-- Dataset follows --

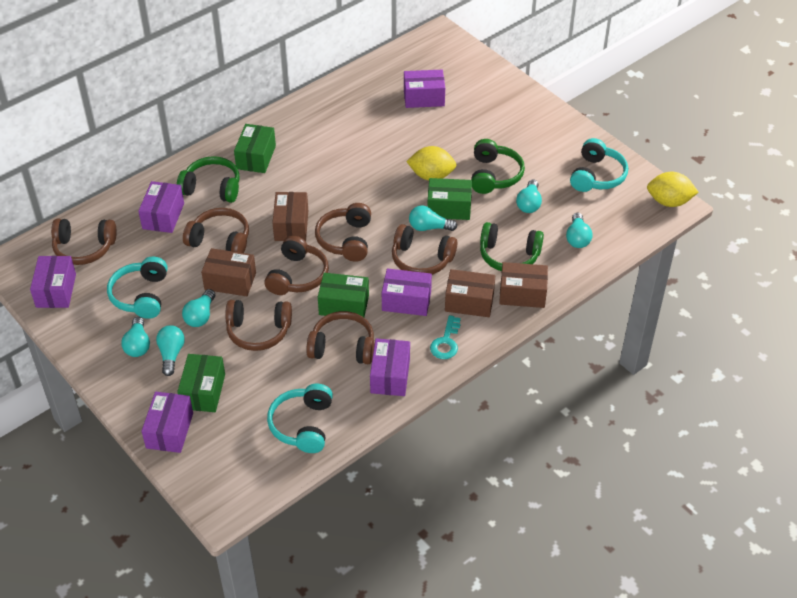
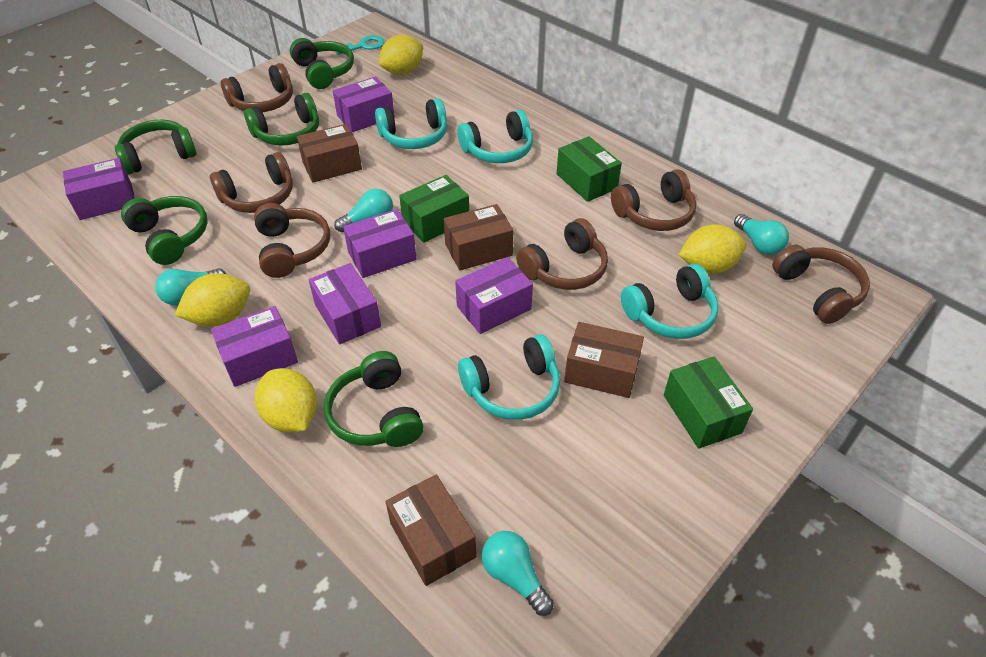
brown headphones: 7 -> 6
green box: 4 -> 3
green headphones: 3 -> 5
turquoise headphones: 3 -> 4
turquoise light bulb: 6 -> 4
yellow lemon: 2 -> 4

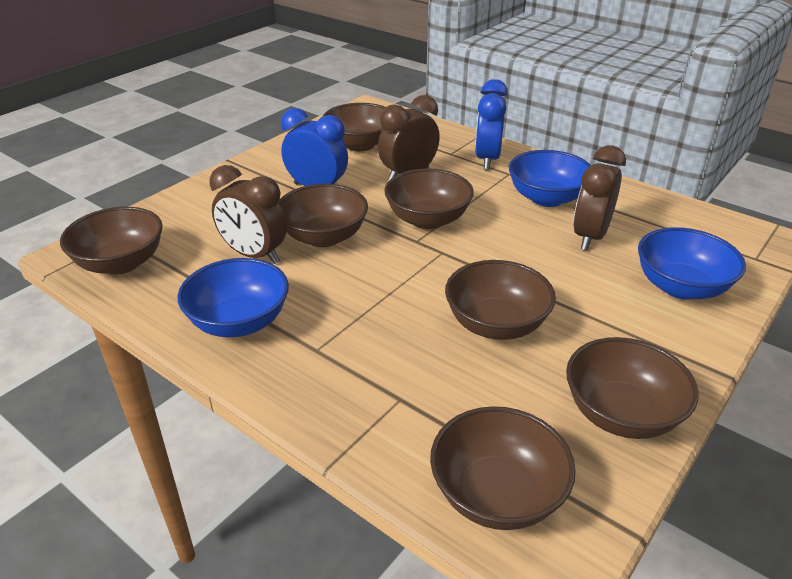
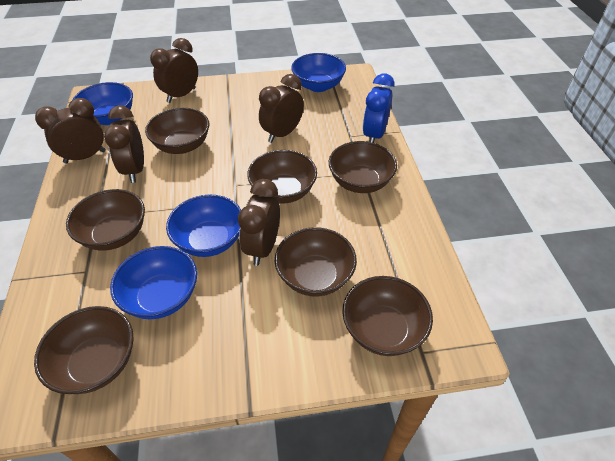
blue bowl: 3 -> 4
blue clock: 2 -> 1
brown clock: 3 -> 5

-- Dataset concluded --

> [Exercise details] From the line holding "turquoise light bulb: 6 -> 4" to the last line of the listing, please output each line exactly as it stands. Pictures stay out of the copy.

> [Written answer]
turquoise light bulb: 6 -> 4
yellow lemon: 2 -> 4

blue bowl: 3 -> 4
blue clock: 2 -> 1
brown clock: 3 -> 5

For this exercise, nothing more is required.